*What you have to do:* Note how many lines in these entries contain "none", and reply with that number alone.

*Given entries:*

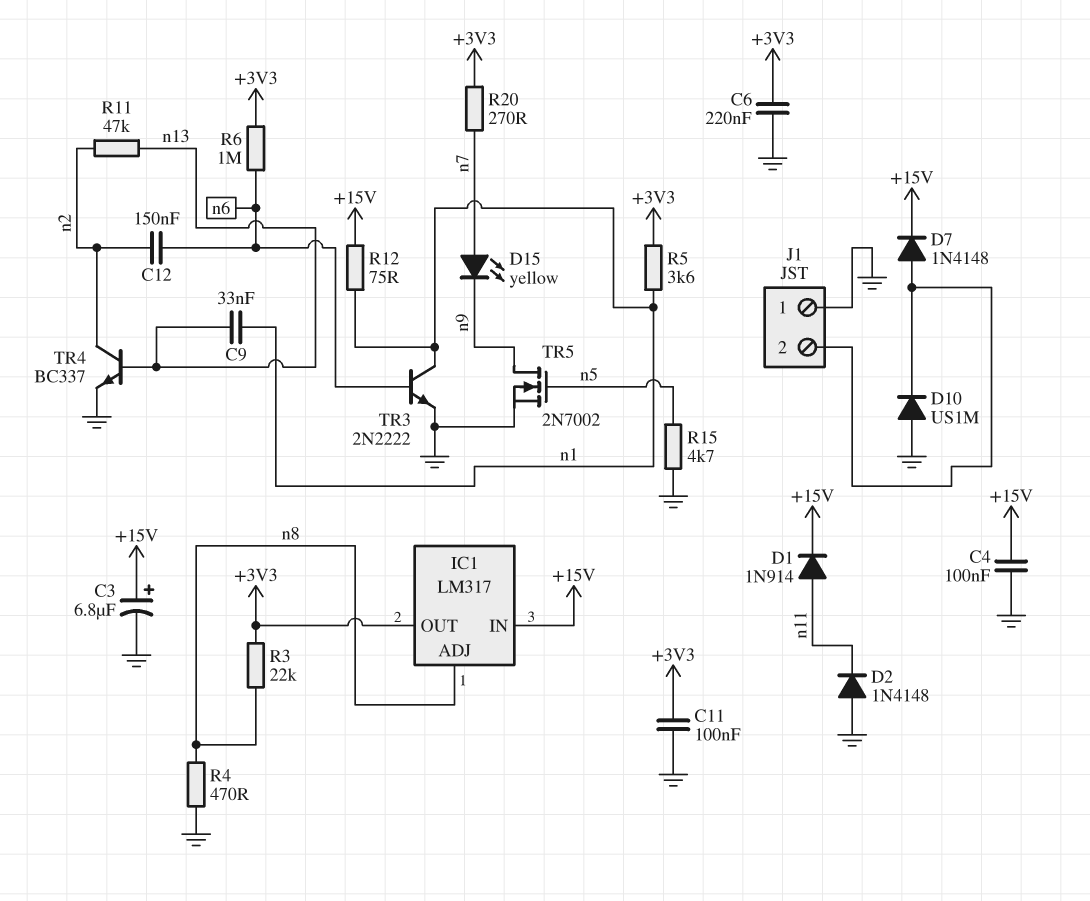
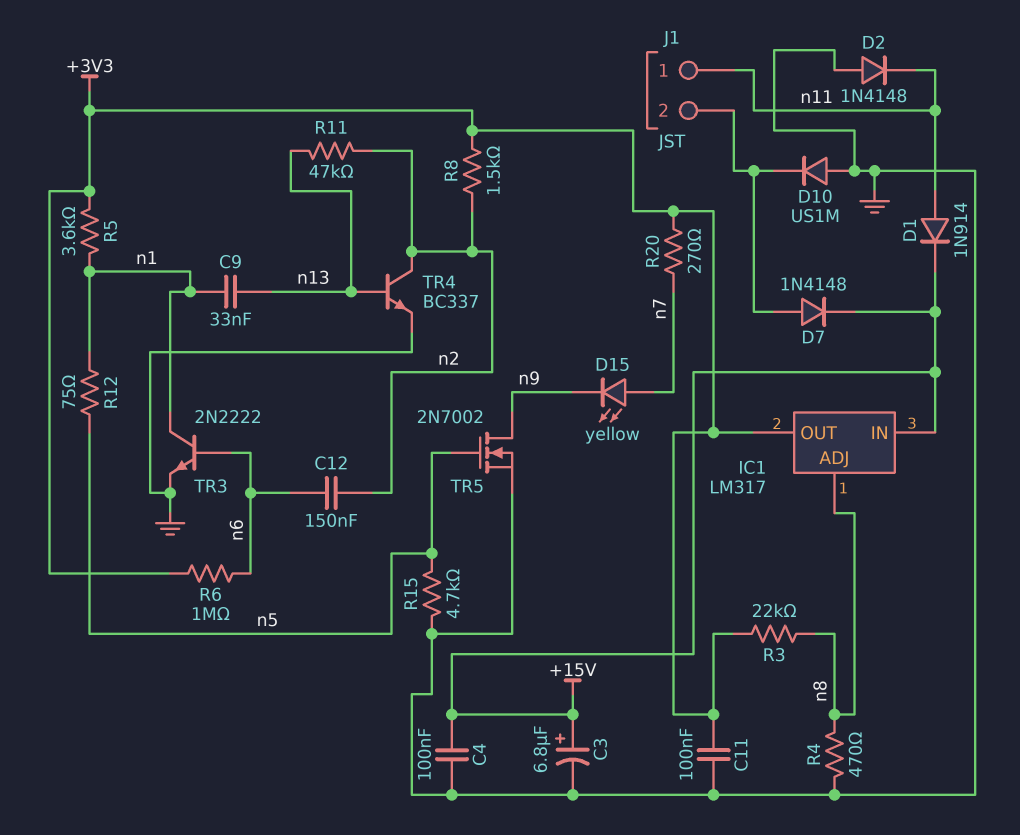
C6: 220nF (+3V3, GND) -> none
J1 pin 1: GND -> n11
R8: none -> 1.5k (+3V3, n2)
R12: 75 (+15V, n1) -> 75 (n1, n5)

...

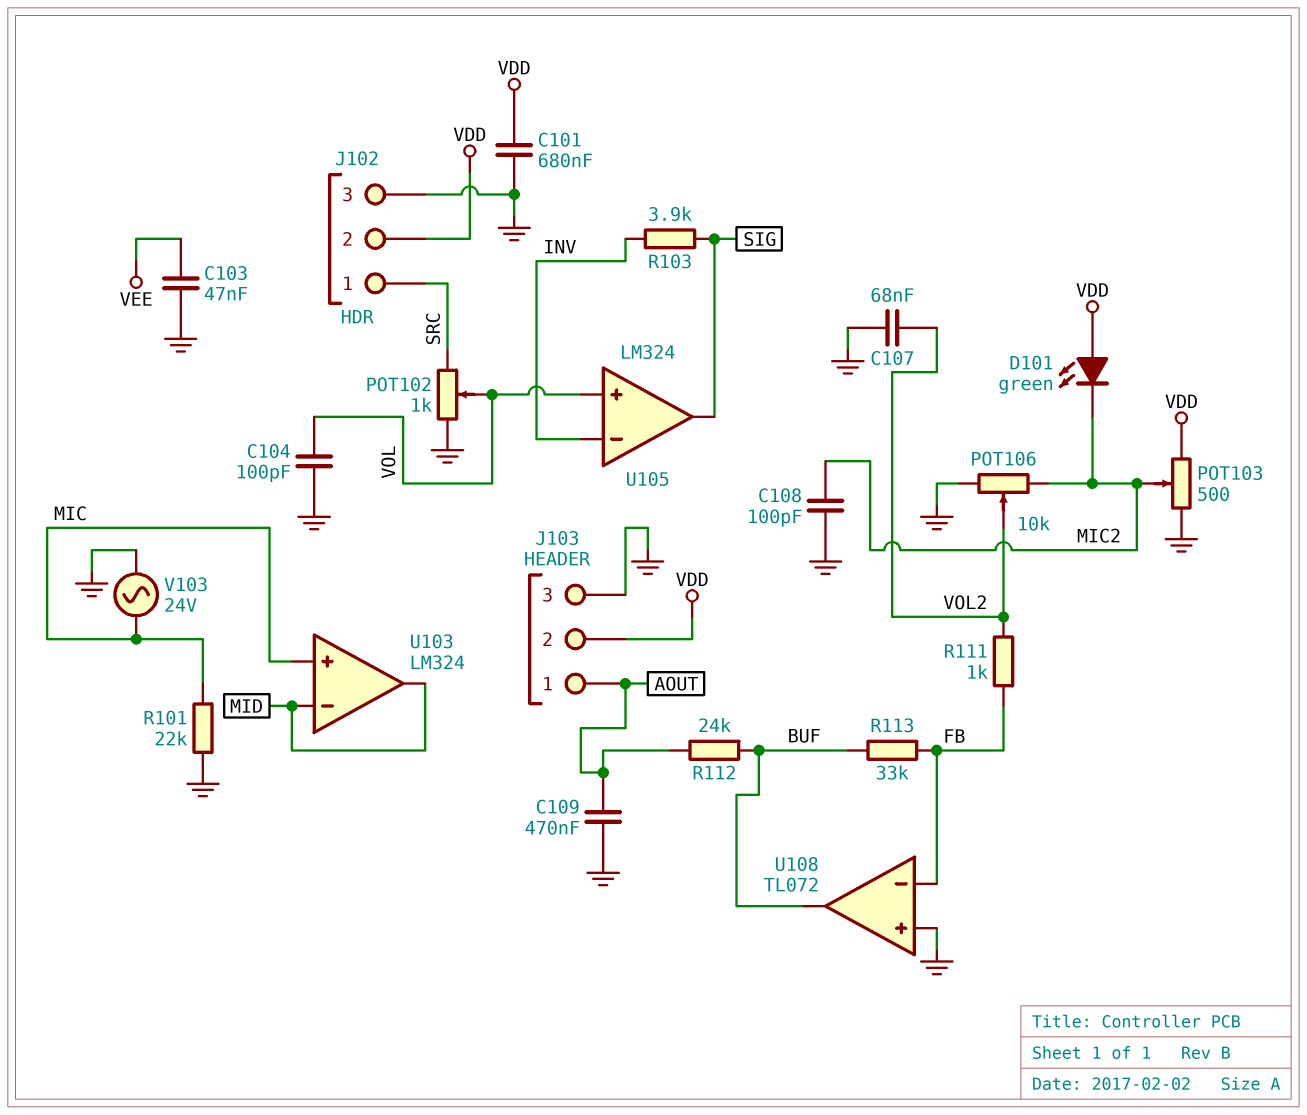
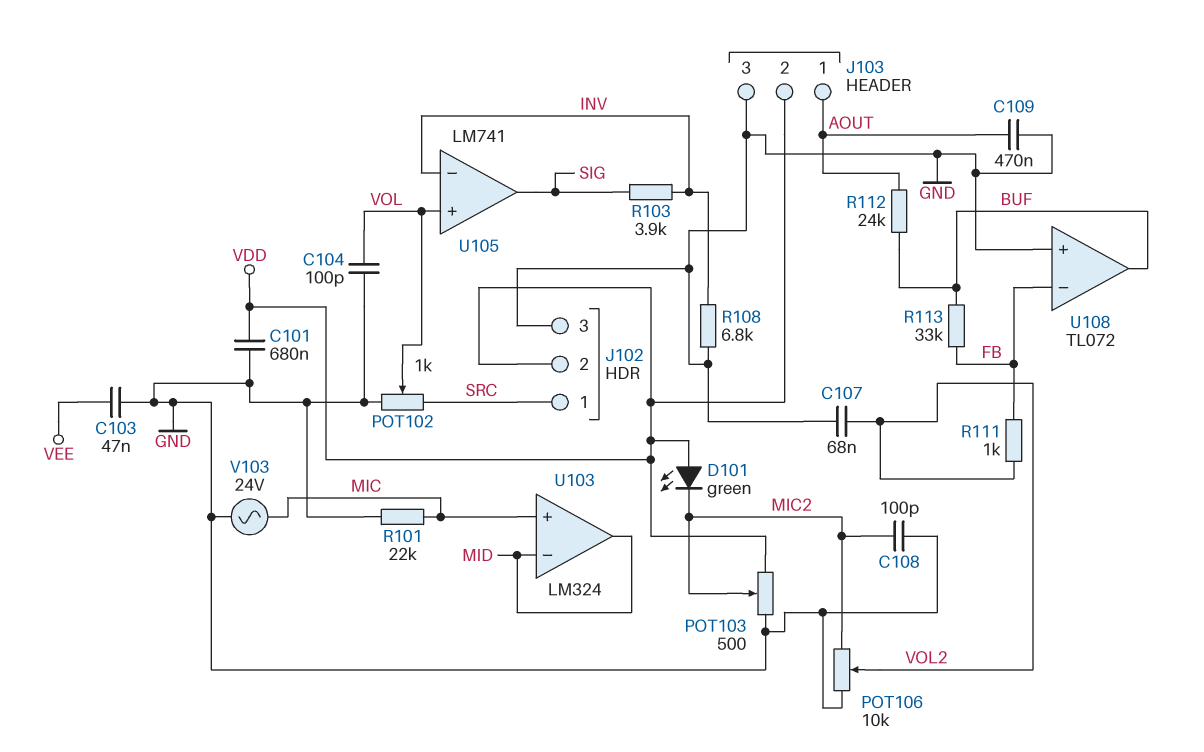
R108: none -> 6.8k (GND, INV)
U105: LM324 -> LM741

*Answer box:* 3